#### DIRECTION
Pick out every line in the items below that contains the string "time", and copy each such line in full. Match case exactly.

Collection entries
begin
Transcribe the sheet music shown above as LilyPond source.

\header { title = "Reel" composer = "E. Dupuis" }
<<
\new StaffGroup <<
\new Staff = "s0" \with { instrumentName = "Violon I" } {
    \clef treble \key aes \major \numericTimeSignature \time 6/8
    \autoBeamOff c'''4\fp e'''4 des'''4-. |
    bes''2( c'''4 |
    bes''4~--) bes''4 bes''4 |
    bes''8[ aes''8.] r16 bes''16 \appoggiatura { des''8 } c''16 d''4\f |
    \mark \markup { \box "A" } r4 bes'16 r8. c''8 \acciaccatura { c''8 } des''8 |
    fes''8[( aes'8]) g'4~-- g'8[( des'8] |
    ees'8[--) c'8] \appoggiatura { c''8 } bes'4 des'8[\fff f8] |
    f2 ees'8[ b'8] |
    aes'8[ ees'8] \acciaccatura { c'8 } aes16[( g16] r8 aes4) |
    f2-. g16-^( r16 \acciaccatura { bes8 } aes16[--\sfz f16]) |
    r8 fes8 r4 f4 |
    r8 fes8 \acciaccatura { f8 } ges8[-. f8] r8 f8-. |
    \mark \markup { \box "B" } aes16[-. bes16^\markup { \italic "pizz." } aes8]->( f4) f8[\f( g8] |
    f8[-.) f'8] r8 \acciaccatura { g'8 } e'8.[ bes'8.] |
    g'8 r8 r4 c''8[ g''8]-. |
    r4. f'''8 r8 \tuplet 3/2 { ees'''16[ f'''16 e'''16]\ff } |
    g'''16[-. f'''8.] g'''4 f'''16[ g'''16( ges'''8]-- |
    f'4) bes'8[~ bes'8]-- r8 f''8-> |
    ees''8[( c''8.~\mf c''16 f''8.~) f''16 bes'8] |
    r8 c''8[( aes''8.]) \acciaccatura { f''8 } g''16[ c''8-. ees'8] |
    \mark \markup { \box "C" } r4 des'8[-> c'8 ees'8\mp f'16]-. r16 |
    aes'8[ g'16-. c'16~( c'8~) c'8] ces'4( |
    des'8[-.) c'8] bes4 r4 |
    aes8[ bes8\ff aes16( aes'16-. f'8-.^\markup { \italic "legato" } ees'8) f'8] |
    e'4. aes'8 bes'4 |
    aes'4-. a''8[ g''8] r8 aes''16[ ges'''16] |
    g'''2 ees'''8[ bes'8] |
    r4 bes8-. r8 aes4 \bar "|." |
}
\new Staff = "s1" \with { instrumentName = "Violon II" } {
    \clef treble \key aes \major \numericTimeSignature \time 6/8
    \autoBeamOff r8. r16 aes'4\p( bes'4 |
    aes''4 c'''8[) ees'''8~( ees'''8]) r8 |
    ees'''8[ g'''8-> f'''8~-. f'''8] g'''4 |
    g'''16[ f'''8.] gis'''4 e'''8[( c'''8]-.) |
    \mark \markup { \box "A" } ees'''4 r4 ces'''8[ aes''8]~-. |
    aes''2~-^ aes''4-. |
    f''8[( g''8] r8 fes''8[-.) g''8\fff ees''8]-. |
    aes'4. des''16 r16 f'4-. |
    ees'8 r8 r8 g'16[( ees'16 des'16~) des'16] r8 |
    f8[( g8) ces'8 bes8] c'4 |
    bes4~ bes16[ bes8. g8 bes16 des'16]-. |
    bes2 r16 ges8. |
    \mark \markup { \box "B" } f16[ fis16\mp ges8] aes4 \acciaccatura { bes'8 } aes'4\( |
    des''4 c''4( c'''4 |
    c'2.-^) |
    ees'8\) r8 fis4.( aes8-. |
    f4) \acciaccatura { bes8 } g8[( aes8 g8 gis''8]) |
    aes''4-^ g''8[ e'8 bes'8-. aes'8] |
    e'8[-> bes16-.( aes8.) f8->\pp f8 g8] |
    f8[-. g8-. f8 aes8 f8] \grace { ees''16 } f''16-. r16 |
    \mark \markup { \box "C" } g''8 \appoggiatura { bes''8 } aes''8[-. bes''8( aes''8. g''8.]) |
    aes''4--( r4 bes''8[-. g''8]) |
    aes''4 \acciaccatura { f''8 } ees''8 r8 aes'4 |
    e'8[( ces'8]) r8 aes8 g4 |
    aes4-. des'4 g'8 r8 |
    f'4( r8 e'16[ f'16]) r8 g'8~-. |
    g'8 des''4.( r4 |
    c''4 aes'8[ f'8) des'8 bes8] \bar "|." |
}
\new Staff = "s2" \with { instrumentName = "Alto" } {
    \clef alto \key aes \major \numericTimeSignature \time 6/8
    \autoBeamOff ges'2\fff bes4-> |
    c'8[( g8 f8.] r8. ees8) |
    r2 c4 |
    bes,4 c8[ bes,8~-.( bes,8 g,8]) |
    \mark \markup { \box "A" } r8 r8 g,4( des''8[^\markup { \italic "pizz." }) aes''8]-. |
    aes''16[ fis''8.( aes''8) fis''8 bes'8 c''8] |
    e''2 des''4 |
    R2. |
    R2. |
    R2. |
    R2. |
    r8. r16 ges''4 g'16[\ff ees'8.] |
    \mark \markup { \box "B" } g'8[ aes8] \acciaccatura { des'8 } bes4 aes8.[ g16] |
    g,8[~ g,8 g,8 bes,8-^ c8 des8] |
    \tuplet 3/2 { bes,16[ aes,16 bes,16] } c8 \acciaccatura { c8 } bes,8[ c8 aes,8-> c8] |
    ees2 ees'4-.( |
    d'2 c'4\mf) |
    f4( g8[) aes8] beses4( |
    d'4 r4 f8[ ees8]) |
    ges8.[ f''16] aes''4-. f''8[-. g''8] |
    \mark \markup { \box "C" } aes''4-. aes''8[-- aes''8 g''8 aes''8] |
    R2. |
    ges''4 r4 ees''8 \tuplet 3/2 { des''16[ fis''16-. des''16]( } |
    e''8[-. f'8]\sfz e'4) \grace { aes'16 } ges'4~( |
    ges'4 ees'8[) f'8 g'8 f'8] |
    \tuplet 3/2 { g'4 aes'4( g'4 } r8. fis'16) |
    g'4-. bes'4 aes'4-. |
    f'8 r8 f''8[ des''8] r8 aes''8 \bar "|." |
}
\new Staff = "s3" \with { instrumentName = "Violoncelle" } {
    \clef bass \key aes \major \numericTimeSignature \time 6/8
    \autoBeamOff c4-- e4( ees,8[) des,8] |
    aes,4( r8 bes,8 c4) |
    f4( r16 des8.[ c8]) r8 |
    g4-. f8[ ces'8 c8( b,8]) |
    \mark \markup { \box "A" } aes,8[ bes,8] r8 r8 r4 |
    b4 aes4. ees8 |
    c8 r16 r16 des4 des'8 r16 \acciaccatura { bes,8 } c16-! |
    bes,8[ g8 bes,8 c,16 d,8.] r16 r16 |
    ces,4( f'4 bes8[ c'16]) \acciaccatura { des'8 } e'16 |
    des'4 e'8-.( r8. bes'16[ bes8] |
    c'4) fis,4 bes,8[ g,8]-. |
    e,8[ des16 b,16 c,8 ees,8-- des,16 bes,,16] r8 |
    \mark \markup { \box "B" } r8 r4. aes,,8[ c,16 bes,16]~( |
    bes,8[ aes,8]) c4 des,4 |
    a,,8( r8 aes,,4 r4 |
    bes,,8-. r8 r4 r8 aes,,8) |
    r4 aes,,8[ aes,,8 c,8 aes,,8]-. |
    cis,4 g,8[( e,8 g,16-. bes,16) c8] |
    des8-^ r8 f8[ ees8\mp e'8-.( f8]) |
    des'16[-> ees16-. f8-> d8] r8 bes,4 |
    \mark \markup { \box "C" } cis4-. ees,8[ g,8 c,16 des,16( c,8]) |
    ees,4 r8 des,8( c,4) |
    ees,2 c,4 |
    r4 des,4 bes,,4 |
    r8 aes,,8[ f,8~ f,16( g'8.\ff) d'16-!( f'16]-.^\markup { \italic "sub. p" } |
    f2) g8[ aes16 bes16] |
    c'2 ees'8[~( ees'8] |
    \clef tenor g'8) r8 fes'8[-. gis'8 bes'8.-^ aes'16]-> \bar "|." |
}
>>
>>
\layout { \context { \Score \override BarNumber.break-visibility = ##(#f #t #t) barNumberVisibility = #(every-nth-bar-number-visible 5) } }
end
#### RESULT
    \clef treble \key aes \major \numericTimeSignature \time 6/8
    \clef treble \key aes \major \numericTimeSignature \time 6/8
    \clef alto \key aes \major \numericTimeSignature \time 6/8
    \clef bass \key aes \major \numericTimeSignature \time 6/8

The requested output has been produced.